**What to do**
Below is some data. Retype exactly the lines starting at the one with "Someone swapped the gum" and ending at the one with "Someone carried the soda".

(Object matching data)

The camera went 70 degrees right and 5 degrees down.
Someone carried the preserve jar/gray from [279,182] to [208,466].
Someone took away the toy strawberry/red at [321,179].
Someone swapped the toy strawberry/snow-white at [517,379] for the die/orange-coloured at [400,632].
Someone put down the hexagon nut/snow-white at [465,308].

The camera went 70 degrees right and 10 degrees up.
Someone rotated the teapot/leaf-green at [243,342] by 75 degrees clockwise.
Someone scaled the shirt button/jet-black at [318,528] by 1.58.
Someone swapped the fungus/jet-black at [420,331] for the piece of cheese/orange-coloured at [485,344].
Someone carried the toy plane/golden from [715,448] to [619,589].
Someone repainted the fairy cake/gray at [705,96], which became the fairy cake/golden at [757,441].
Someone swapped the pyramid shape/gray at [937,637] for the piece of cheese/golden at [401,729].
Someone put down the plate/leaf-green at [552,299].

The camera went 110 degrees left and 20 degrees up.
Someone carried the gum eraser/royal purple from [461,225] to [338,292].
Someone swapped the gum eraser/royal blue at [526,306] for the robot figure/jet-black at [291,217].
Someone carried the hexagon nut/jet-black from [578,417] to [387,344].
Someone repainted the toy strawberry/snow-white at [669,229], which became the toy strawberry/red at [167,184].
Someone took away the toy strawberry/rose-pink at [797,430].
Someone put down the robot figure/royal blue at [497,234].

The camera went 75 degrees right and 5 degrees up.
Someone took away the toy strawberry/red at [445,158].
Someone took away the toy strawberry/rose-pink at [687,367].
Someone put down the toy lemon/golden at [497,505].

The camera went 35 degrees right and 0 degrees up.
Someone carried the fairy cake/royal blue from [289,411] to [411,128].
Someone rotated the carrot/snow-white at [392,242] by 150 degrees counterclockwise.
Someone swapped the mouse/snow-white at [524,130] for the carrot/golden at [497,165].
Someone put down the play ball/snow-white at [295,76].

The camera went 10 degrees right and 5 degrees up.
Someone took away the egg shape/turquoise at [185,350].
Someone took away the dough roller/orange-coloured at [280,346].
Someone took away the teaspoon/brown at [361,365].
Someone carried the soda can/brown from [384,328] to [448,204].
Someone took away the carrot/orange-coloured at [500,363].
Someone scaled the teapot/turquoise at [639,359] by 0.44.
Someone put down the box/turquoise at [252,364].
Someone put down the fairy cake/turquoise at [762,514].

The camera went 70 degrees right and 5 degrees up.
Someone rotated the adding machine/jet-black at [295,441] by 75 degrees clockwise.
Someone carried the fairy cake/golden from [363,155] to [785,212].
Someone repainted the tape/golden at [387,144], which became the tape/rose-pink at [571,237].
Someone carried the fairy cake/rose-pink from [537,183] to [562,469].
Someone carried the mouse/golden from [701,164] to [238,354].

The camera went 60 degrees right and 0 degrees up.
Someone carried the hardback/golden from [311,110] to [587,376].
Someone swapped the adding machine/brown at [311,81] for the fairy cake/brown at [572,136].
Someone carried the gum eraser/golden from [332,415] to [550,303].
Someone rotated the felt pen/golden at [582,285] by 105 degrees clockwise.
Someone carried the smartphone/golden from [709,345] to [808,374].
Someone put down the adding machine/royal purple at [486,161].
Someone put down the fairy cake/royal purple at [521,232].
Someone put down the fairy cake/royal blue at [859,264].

**Written answer**
Someone swapped the gum eraser/royal blue at [526,306] for the robot figure/jet-black at [291,217].
Someone carried the hexagon nut/jet-black from [578,417] to [387,344].
Someone repainted the toy strawberry/snow-white at [669,229], which became the toy strawberry/red at [167,184].
Someone took away the toy strawberry/rose-pink at [797,430].
Someone put down the robot figure/royal blue at [497,234].

The camera went 75 degrees right and 5 degrees up.
Someone took away the toy strawberry/red at [445,158].
Someone took away the toy strawberry/rose-pink at [687,367].
Someone put down the toy lemon/golden at [497,505].

The camera went 35 degrees right and 0 degrees up.
Someone carried the fairy cake/royal blue from [289,411] to [411,128].
Someone rotated the carrot/snow-white at [392,242] by 150 degrees counterclockwise.
Someone swapped the mouse/snow-white at [524,130] for the carrot/golden at [497,165].
Someone put down the play ball/snow-white at [295,76].

The camera went 10 degrees right and 5 degrees up.
Someone took away the egg shape/turquoise at [185,350].
Someone took away the dough roller/orange-coloured at [280,346].
Someone took away the teaspoon/brown at [361,365].
Someone carried the soda can/brown from [384,328] to [448,204].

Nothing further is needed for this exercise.